---------- Data records ----------

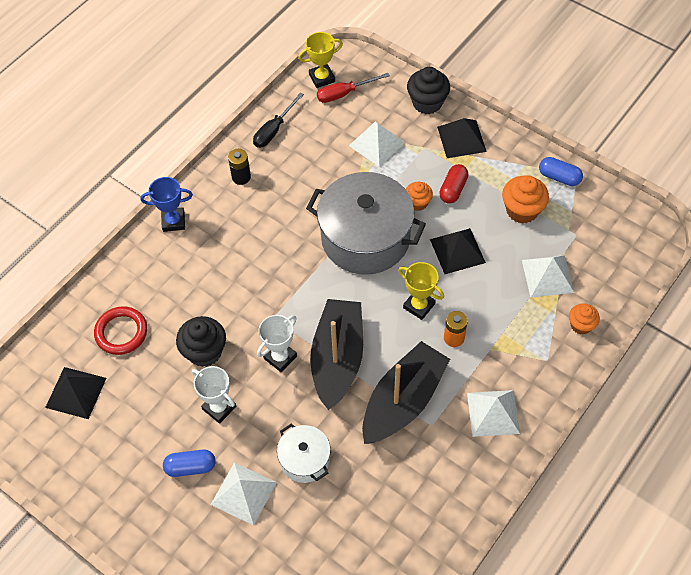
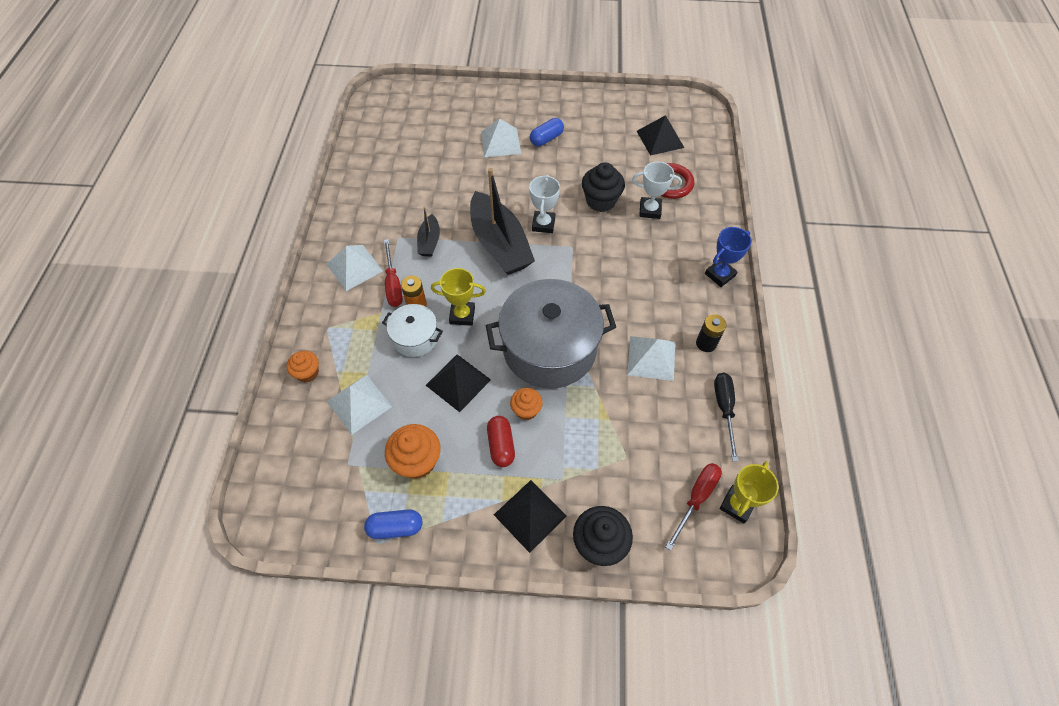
camera: 145 degrees right, 0 degrees up
(219, 408) = (558, 175): white trophy -> white trophy (650, 210)
(305, 459) = (475, 176): white pot -> white pot (415, 338)
(377, 143) = (613, 454): white pyramid -> white pyramid (651, 358)
(403, 401) = (429, 241): black boat -> black boat, size x0.49
(464, 372) = (393, 284): none -> red screwdriver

----------

▶ What is needed
Above are the records; repeat them all exactly, without the pictures.

▶ Exercise result
camera: 145 degrees right, 0 degrees up
(219, 408) = (558, 175): white trophy -> white trophy (650, 210)
(305, 459) = (475, 176): white pot -> white pot (415, 338)
(377, 143) = (613, 454): white pyramid -> white pyramid (651, 358)
(403, 401) = (429, 241): black boat -> black boat, size x0.49
(464, 372) = (393, 284): none -> red screwdriver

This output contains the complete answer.